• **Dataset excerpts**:
····················

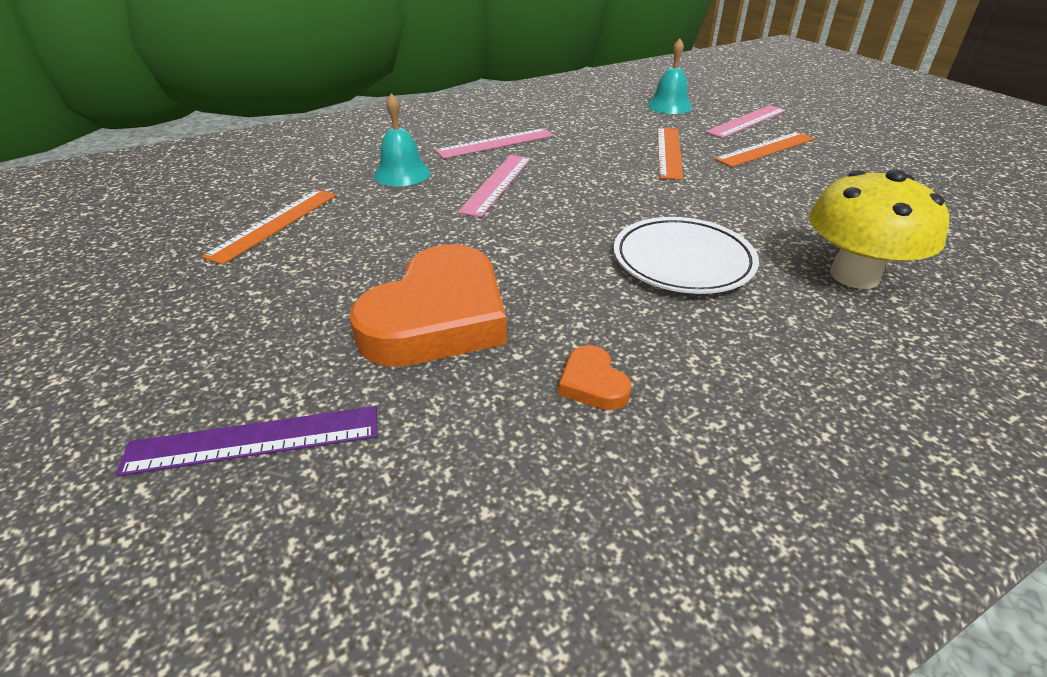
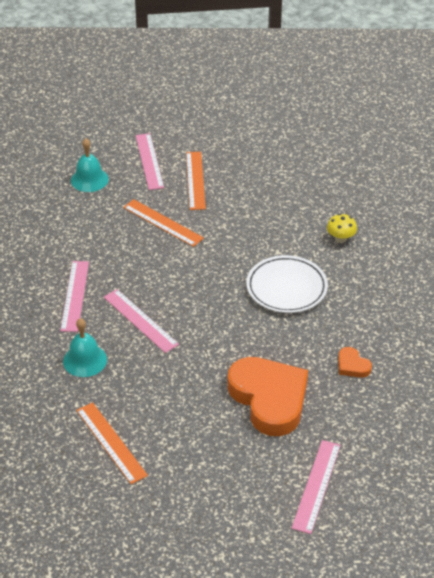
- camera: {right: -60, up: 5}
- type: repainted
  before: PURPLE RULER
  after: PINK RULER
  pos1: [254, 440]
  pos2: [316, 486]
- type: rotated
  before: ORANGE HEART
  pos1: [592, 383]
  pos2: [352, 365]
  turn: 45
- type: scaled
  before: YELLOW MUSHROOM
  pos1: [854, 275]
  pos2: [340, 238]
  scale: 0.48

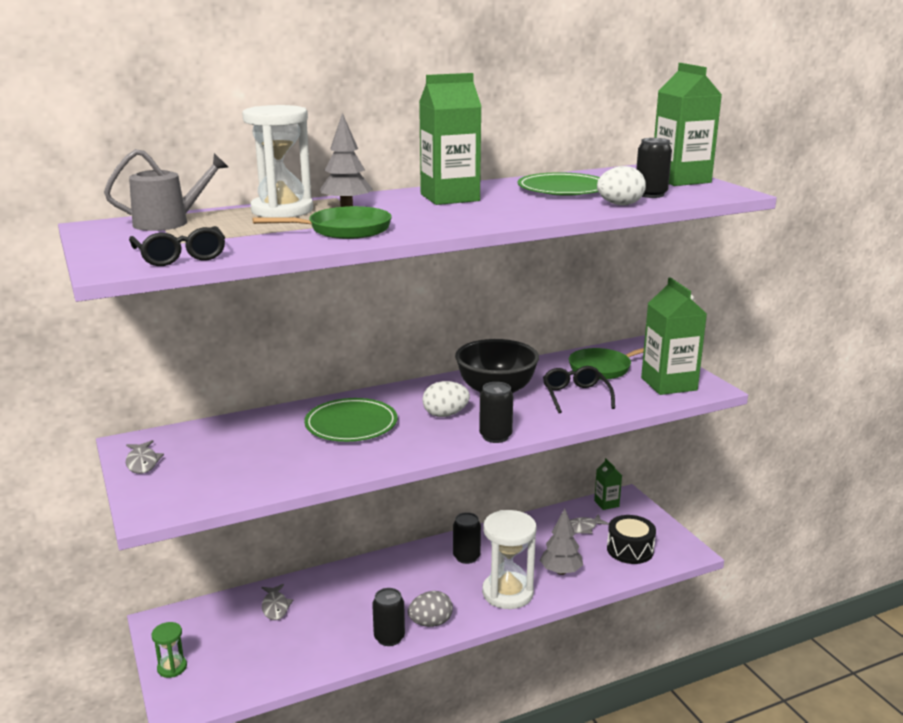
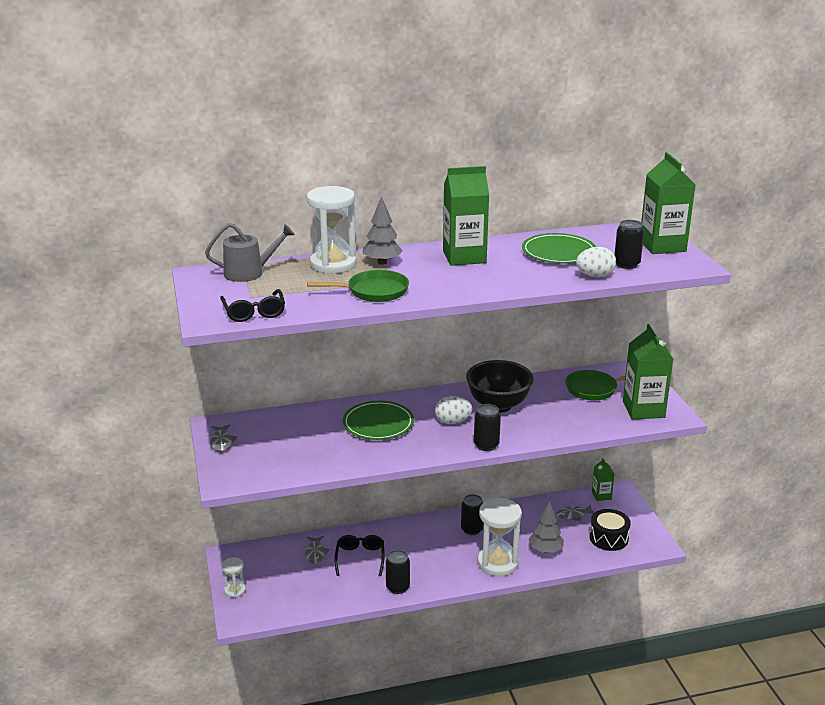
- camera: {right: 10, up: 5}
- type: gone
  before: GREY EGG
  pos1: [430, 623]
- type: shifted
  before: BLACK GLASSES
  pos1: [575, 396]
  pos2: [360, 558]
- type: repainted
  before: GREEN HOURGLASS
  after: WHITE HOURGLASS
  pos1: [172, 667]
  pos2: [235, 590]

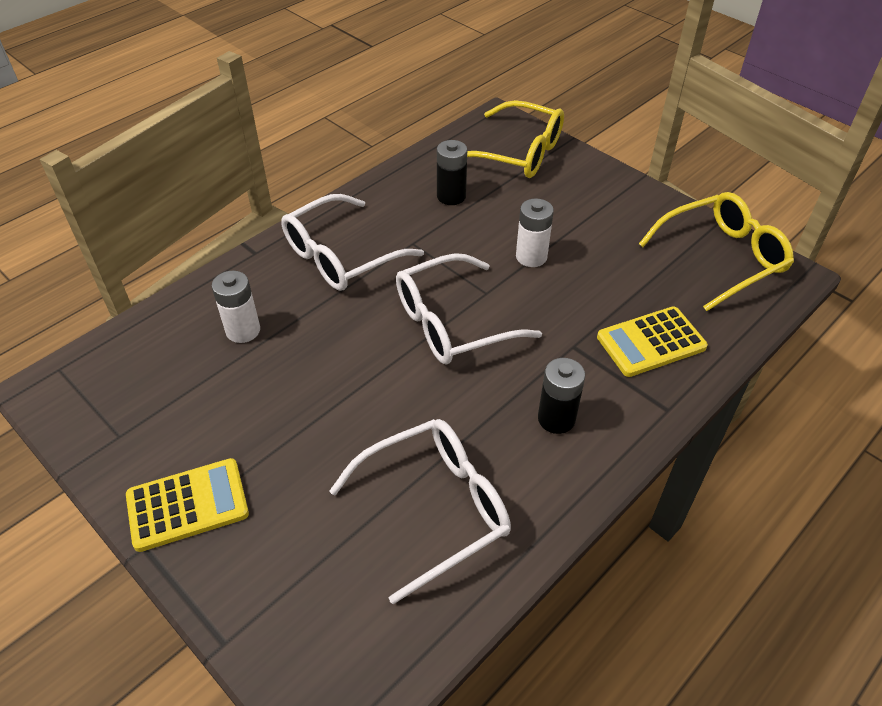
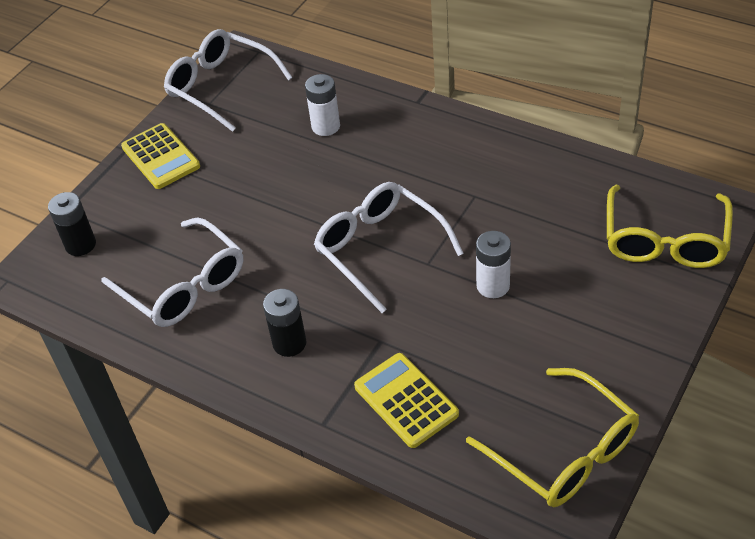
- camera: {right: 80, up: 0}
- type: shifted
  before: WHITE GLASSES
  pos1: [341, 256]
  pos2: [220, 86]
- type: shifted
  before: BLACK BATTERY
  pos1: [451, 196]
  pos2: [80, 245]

····················

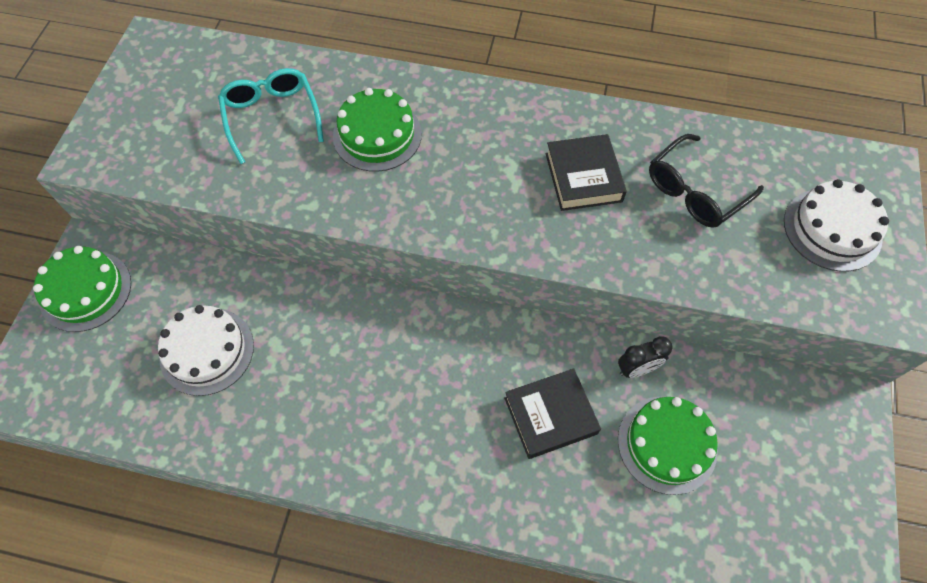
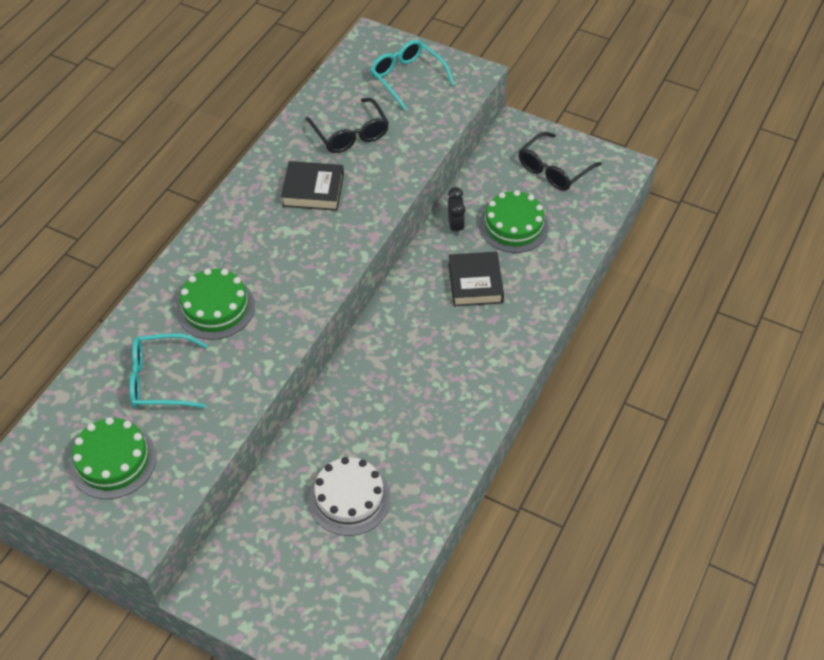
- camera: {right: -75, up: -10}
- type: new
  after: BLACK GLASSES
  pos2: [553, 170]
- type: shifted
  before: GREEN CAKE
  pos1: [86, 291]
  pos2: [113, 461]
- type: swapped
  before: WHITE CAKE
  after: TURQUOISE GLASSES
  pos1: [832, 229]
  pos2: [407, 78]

····················

• **What the task asks**:
For this exercise, transcribe exactly the part of the records above that opens with the line containing "pos2: [340, 238]" and closes with the one containing "pos2: [80, 245]". Pictures are not part of the copy.

• **Answer below**:
  pos2: [340, 238]
  scale: 0.48

- camera: {right: 10, up: 5}
- type: gone
  before: GREY EGG
  pos1: [430, 623]
- type: shifted
  before: BLACK GLASSES
  pos1: [575, 396]
  pos2: [360, 558]
- type: repainted
  before: GREEN HOURGLASS
  after: WHITE HOURGLASS
  pos1: [172, 667]
  pos2: [235, 590]

- camera: {right: 80, up: 0}
- type: shifted
  before: WHITE GLASSES
  pos1: [341, 256]
  pos2: [220, 86]
- type: shifted
  before: BLACK BATTERY
  pos1: [451, 196]
  pos2: [80, 245]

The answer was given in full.